Exercise: Output the complete listing exactly, please, and keep the pictures out of it.

Records for this task:
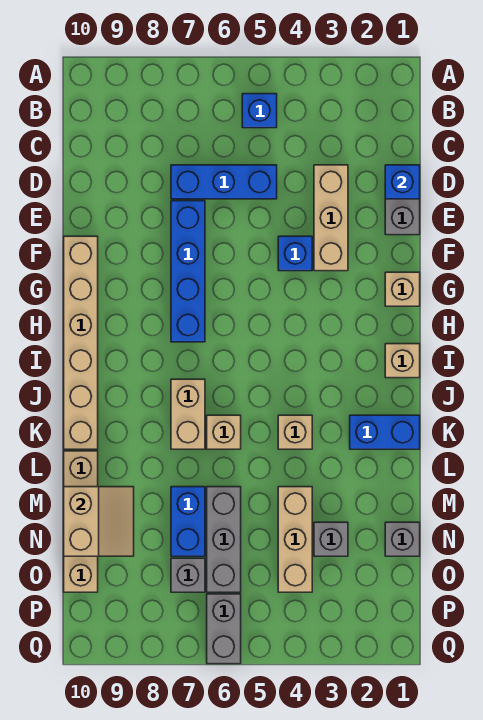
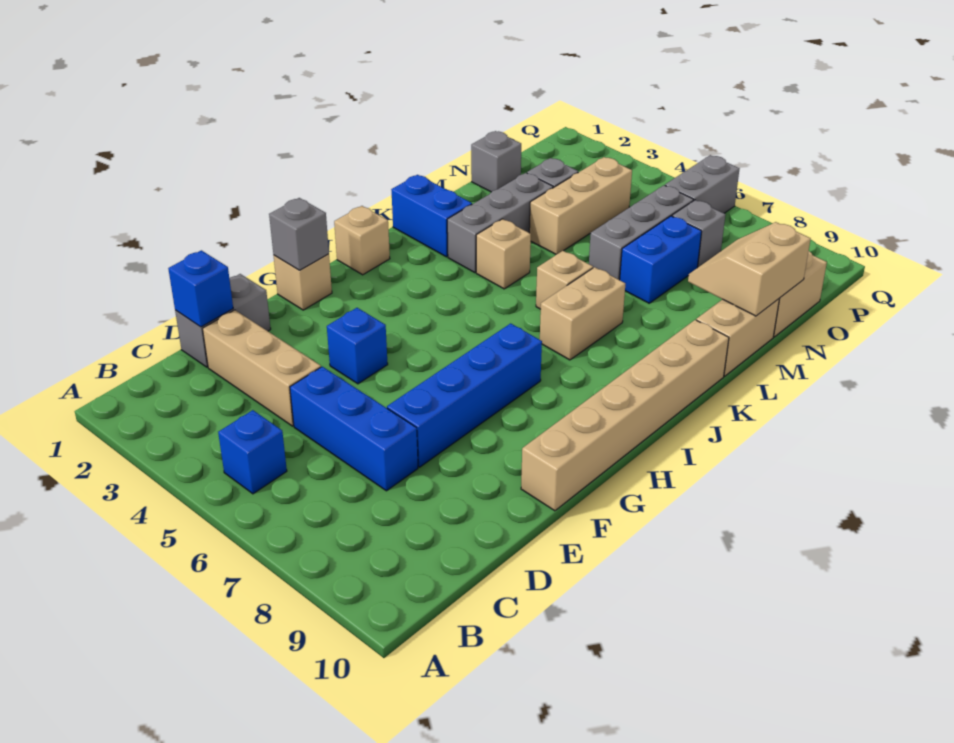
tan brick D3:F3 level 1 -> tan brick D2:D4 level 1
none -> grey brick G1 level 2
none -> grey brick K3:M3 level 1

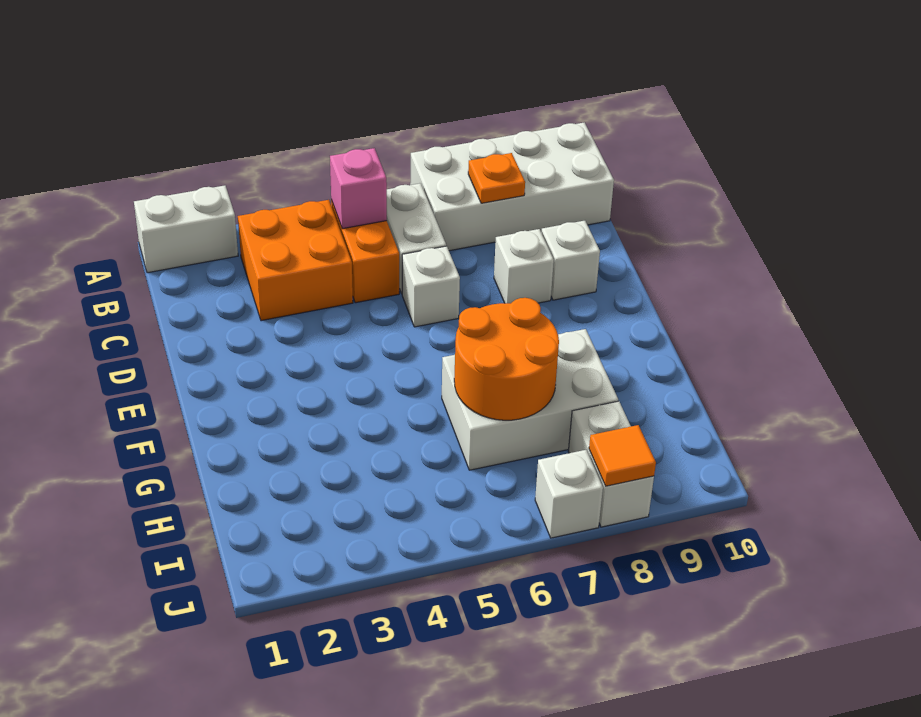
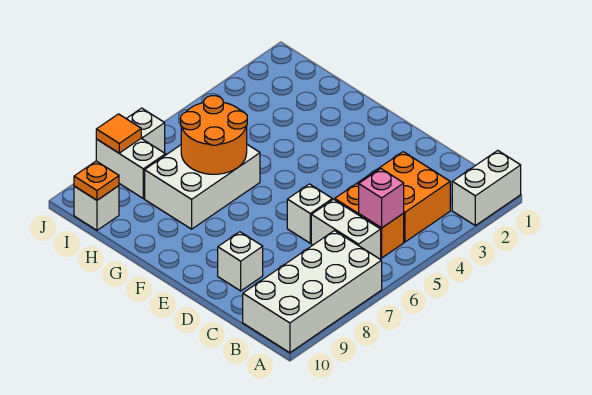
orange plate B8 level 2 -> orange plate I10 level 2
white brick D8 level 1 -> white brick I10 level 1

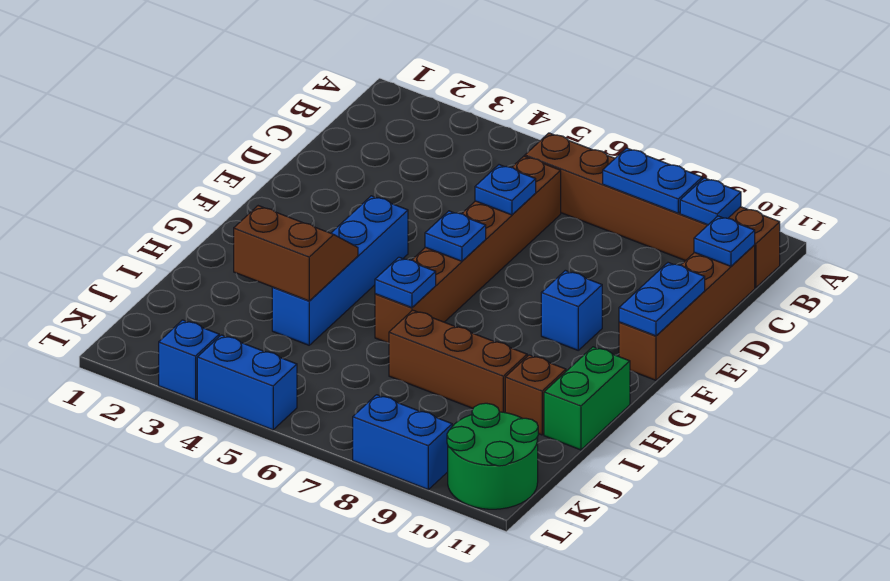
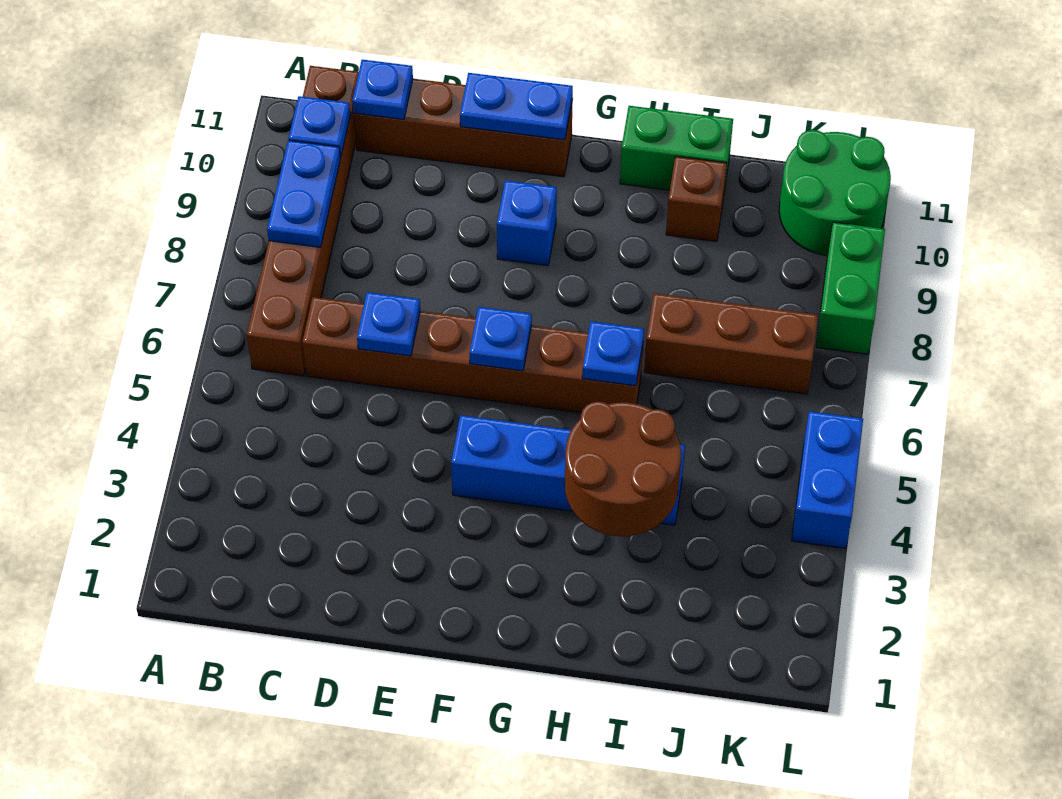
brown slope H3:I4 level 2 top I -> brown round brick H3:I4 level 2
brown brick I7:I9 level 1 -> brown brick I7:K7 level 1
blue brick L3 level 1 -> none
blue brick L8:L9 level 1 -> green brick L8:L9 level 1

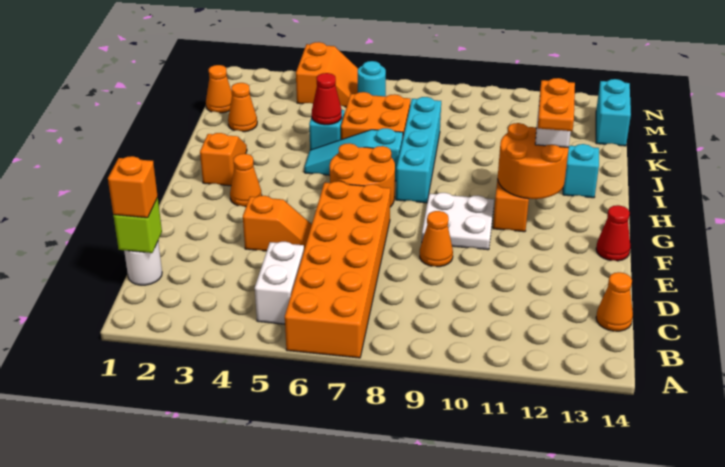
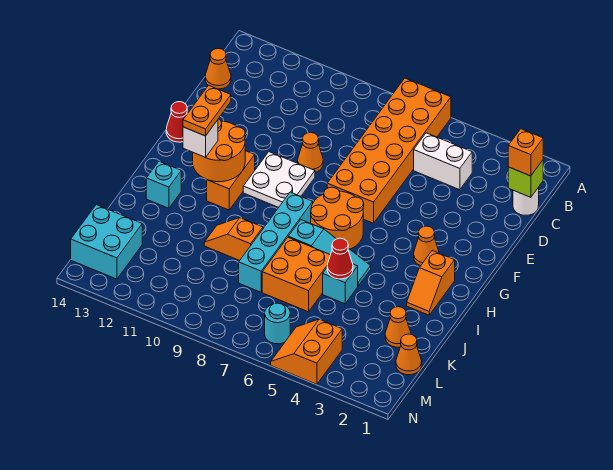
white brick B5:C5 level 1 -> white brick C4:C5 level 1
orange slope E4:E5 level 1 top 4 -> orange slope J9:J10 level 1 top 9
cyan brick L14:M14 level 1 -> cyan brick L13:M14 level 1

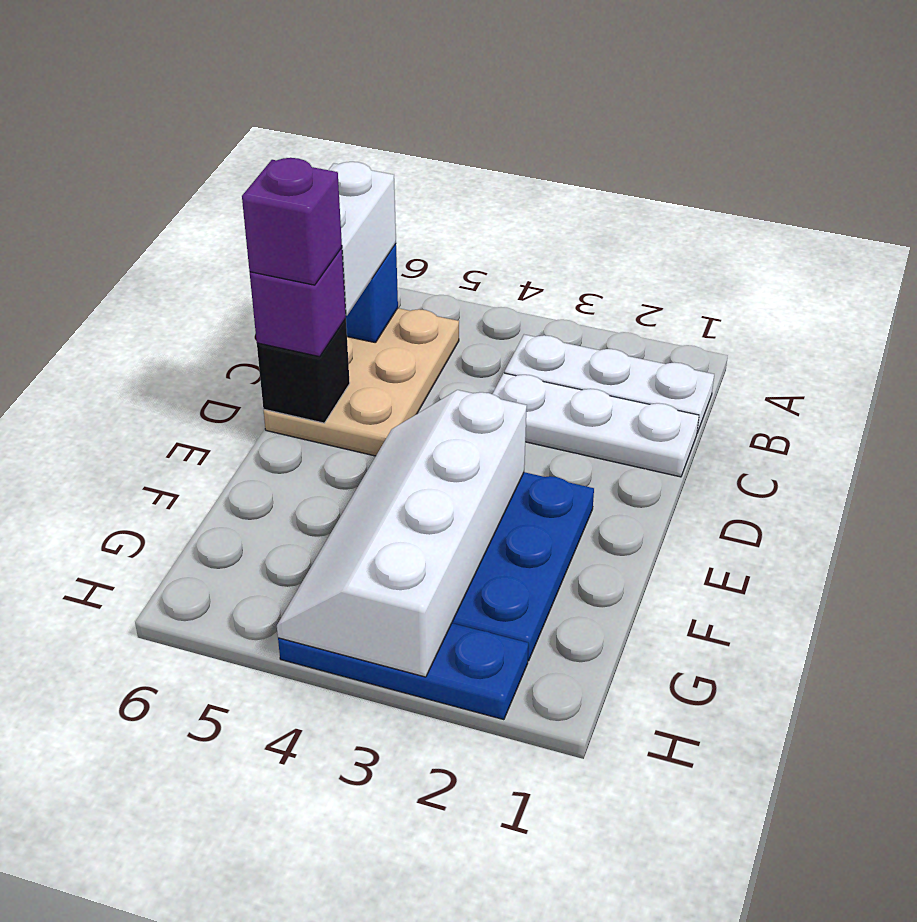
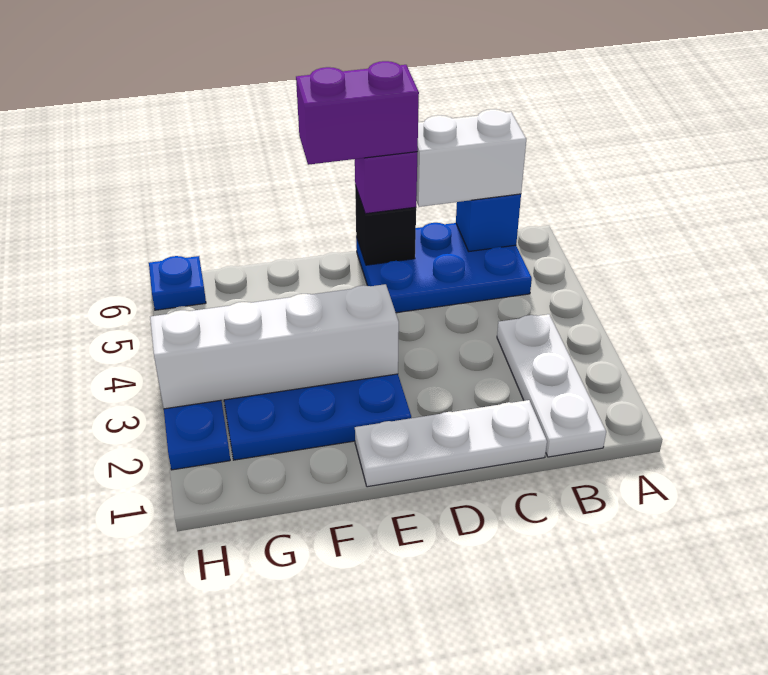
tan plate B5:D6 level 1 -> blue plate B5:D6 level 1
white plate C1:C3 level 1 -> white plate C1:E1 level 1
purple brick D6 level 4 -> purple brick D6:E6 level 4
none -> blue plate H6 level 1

Your response:
tan brick D3:F3 level 1 -> tan brick D2:D4 level 1
none -> grey brick G1 level 2
none -> grey brick K3:M3 level 1

orange plate B8 level 2 -> orange plate I10 level 2
white brick D8 level 1 -> white brick I10 level 1

brown slope H3:I4 level 2 top I -> brown round brick H3:I4 level 2
brown brick I7:I9 level 1 -> brown brick I7:K7 level 1
blue brick L3 level 1 -> none
blue brick L8:L9 level 1 -> green brick L8:L9 level 1

white brick B5:C5 level 1 -> white brick C4:C5 level 1
orange slope E4:E5 level 1 top 4 -> orange slope J9:J10 level 1 top 9
cyan brick L14:M14 level 1 -> cyan brick L13:M14 level 1

tan plate B5:D6 level 1 -> blue plate B5:D6 level 1
white plate C1:C3 level 1 -> white plate C1:E1 level 1
purple brick D6 level 4 -> purple brick D6:E6 level 4
none -> blue plate H6 level 1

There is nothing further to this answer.